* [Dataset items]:
== == ==
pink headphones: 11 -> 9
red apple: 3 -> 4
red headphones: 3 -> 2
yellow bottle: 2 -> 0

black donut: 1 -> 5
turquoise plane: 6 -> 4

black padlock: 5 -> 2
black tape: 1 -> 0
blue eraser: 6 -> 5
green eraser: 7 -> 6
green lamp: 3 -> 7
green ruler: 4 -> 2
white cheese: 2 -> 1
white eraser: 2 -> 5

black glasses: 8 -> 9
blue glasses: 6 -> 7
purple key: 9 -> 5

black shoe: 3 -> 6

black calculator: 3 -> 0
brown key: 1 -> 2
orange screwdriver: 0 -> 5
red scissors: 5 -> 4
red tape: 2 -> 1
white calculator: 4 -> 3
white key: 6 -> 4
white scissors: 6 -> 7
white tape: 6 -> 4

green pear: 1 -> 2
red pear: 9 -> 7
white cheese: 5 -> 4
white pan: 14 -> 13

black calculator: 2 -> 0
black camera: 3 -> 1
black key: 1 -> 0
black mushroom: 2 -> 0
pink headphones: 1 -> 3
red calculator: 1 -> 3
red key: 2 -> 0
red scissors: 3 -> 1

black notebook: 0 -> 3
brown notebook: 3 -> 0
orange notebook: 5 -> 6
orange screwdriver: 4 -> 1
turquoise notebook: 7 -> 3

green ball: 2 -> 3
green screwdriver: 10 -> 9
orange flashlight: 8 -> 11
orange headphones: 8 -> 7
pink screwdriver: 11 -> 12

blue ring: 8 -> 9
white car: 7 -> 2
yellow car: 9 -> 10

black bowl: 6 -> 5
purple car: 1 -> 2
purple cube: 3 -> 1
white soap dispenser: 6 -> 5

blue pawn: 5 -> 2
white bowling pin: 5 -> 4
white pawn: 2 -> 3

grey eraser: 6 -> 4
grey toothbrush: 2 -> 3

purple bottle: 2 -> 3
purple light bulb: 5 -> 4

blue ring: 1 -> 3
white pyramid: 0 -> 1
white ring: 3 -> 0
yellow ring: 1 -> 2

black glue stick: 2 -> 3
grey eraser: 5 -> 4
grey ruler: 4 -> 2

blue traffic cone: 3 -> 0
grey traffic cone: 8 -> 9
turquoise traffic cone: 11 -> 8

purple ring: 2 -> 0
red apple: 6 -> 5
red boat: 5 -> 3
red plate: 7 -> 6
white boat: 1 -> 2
== == ==
* [EXERCISE INSTRUCTIONS]:
Write the opening line of the data above and every line after it, exactly, stopping once you have written the line with "black bowl: 6 -> 5".

* [OUTPUT OF THE EXERCISE]:
pink headphones: 11 -> 9
red apple: 3 -> 4
red headphones: 3 -> 2
yellow bottle: 2 -> 0

black donut: 1 -> 5
turquoise plane: 6 -> 4

black padlock: 5 -> 2
black tape: 1 -> 0
blue eraser: 6 -> 5
green eraser: 7 -> 6
green lamp: 3 -> 7
green ruler: 4 -> 2
white cheese: 2 -> 1
white eraser: 2 -> 5

black glasses: 8 -> 9
blue glasses: 6 -> 7
purple key: 9 -> 5

black shoe: 3 -> 6

black calculator: 3 -> 0
brown key: 1 -> 2
orange screwdriver: 0 -> 5
red scissors: 5 -> 4
red tape: 2 -> 1
white calculator: 4 -> 3
white key: 6 -> 4
white scissors: 6 -> 7
white tape: 6 -> 4

green pear: 1 -> 2
red pear: 9 -> 7
white cheese: 5 -> 4
white pan: 14 -> 13

black calculator: 2 -> 0
black camera: 3 -> 1
black key: 1 -> 0
black mushroom: 2 -> 0
pink headphones: 1 -> 3
red calculator: 1 -> 3
red key: 2 -> 0
red scissors: 3 -> 1

black notebook: 0 -> 3
brown notebook: 3 -> 0
orange notebook: 5 -> 6
orange screwdriver: 4 -> 1
turquoise notebook: 7 -> 3

green ball: 2 -> 3
green screwdriver: 10 -> 9
orange flashlight: 8 -> 11
orange headphones: 8 -> 7
pink screwdriver: 11 -> 12

blue ring: 8 -> 9
white car: 7 -> 2
yellow car: 9 -> 10

black bowl: 6 -> 5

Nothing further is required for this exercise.